Scene edit records:
Content starts
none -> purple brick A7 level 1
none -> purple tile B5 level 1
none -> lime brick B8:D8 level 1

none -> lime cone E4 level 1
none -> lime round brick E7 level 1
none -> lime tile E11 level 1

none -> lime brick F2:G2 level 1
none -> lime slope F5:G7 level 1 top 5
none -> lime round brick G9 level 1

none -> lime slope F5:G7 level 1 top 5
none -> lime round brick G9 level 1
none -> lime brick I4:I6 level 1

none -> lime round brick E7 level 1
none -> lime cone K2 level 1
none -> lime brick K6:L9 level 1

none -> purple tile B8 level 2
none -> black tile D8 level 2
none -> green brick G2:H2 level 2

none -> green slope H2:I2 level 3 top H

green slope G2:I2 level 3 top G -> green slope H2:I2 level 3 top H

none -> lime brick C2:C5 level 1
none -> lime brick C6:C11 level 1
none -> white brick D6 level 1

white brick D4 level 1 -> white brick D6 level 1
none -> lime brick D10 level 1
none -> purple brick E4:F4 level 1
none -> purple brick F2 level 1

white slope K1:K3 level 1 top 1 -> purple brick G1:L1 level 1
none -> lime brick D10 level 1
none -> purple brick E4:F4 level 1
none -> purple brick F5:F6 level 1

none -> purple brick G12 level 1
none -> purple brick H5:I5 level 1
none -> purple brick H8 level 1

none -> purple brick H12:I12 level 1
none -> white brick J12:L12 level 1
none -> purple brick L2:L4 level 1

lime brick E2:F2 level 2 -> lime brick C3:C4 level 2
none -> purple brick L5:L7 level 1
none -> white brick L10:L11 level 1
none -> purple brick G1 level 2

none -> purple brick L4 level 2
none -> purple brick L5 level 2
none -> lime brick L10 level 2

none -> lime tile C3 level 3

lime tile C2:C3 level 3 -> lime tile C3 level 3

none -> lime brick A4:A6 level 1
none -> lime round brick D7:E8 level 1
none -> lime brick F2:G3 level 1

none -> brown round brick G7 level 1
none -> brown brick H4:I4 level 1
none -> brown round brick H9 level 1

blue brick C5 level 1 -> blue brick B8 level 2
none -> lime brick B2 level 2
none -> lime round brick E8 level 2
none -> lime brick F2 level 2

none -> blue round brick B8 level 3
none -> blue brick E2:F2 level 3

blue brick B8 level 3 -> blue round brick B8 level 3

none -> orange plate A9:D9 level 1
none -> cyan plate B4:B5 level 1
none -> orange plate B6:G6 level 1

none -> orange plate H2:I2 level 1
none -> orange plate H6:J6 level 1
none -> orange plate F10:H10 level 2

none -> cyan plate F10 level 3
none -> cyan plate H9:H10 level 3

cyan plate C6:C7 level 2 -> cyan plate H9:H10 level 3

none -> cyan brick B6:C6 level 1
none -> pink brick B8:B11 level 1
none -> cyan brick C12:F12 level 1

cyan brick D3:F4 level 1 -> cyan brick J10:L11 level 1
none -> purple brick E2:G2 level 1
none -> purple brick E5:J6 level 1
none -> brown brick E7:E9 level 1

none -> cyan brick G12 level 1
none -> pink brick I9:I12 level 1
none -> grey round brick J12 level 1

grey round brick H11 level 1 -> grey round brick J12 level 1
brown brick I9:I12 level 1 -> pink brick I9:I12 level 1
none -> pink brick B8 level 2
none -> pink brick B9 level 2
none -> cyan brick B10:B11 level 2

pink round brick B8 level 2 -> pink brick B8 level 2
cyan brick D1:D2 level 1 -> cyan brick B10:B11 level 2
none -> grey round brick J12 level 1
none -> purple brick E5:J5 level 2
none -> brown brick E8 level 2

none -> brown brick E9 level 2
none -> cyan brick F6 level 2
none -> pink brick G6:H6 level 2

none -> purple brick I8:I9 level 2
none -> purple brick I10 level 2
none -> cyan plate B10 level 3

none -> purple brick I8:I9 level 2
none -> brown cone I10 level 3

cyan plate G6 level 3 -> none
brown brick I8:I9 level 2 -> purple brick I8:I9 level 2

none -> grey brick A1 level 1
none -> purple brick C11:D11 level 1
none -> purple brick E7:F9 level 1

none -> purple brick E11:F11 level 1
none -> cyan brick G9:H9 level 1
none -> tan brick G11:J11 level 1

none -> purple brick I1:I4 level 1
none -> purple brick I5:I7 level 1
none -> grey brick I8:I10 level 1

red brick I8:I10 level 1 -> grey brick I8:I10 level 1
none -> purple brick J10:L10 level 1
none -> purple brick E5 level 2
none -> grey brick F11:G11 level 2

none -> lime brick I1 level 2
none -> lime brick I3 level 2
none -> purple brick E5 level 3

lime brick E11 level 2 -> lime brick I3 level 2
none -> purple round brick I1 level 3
Content ends
The reply should consist of the records, reproduced exactly.

none -> purple brick A7 level 1
none -> purple tile B5 level 1
none -> lime brick B8:D8 level 1

none -> lime cone E4 level 1
none -> lime round brick E7 level 1
none -> lime tile E11 level 1

none -> lime brick F2:G2 level 1
none -> lime slope F5:G7 level 1 top 5
none -> lime round brick G9 level 1

none -> lime slope F5:G7 level 1 top 5
none -> lime round brick G9 level 1
none -> lime brick I4:I6 level 1

none -> lime round brick E7 level 1
none -> lime cone K2 level 1
none -> lime brick K6:L9 level 1

none -> purple tile B8 level 2
none -> black tile D8 level 2
none -> green brick G2:H2 level 2

none -> green slope H2:I2 level 3 top H

green slope G2:I2 level 3 top G -> green slope H2:I2 level 3 top H

none -> lime brick C2:C5 level 1
none -> lime brick C6:C11 level 1
none -> white brick D6 level 1

white brick D4 level 1 -> white brick D6 level 1
none -> lime brick D10 level 1
none -> purple brick E4:F4 level 1
none -> purple brick F2 level 1

white slope K1:K3 level 1 top 1 -> purple brick G1:L1 level 1
none -> lime brick D10 level 1
none -> purple brick E4:F4 level 1
none -> purple brick F5:F6 level 1

none -> purple brick G12 level 1
none -> purple brick H5:I5 level 1
none -> purple brick H8 level 1

none -> purple brick H12:I12 level 1
none -> white brick J12:L12 level 1
none -> purple brick L2:L4 level 1

lime brick E2:F2 level 2 -> lime brick C3:C4 level 2
none -> purple brick L5:L7 level 1
none -> white brick L10:L11 level 1
none -> purple brick G1 level 2

none -> purple brick L4 level 2
none -> purple brick L5 level 2
none -> lime brick L10 level 2

none -> lime tile C3 level 3

lime tile C2:C3 level 3 -> lime tile C3 level 3

none -> lime brick A4:A6 level 1
none -> lime round brick D7:E8 level 1
none -> lime brick F2:G3 level 1

none -> brown round brick G7 level 1
none -> brown brick H4:I4 level 1
none -> brown round brick H9 level 1

blue brick C5 level 1 -> blue brick B8 level 2
none -> lime brick B2 level 2
none -> lime round brick E8 level 2
none -> lime brick F2 level 2

none -> blue round brick B8 level 3
none -> blue brick E2:F2 level 3

blue brick B8 level 3 -> blue round brick B8 level 3

none -> orange plate A9:D9 level 1
none -> cyan plate B4:B5 level 1
none -> orange plate B6:G6 level 1

none -> orange plate H2:I2 level 1
none -> orange plate H6:J6 level 1
none -> orange plate F10:H10 level 2

none -> cyan plate F10 level 3
none -> cyan plate H9:H10 level 3

cyan plate C6:C7 level 2 -> cyan plate H9:H10 level 3

none -> cyan brick B6:C6 level 1
none -> pink brick B8:B11 level 1
none -> cyan brick C12:F12 level 1

cyan brick D3:F4 level 1 -> cyan brick J10:L11 level 1
none -> purple brick E2:G2 level 1
none -> purple brick E5:J6 level 1
none -> brown brick E7:E9 level 1

none -> cyan brick G12 level 1
none -> pink brick I9:I12 level 1
none -> grey round brick J12 level 1

grey round brick H11 level 1 -> grey round brick J12 level 1
brown brick I9:I12 level 1 -> pink brick I9:I12 level 1
none -> pink brick B8 level 2
none -> pink brick B9 level 2
none -> cyan brick B10:B11 level 2

pink round brick B8 level 2 -> pink brick B8 level 2
cyan brick D1:D2 level 1 -> cyan brick B10:B11 level 2
none -> grey round brick J12 level 1
none -> purple brick E5:J5 level 2
none -> brown brick E8 level 2

none -> brown brick E9 level 2
none -> cyan brick F6 level 2
none -> pink brick G6:H6 level 2

none -> purple brick I8:I9 level 2
none -> purple brick I10 level 2
none -> cyan plate B10 level 3

none -> purple brick I8:I9 level 2
none -> brown cone I10 level 3

cyan plate G6 level 3 -> none
brown brick I8:I9 level 2 -> purple brick I8:I9 level 2

none -> grey brick A1 level 1
none -> purple brick C11:D11 level 1
none -> purple brick E7:F9 level 1

none -> purple brick E11:F11 level 1
none -> cyan brick G9:H9 level 1
none -> tan brick G11:J11 level 1

none -> purple brick I1:I4 level 1
none -> purple brick I5:I7 level 1
none -> grey brick I8:I10 level 1

red brick I8:I10 level 1 -> grey brick I8:I10 level 1
none -> purple brick J10:L10 level 1
none -> purple brick E5 level 2
none -> grey brick F11:G11 level 2

none -> lime brick I1 level 2
none -> lime brick I3 level 2
none -> purple brick E5 level 3

lime brick E11 level 2 -> lime brick I3 level 2
none -> purple round brick I1 level 3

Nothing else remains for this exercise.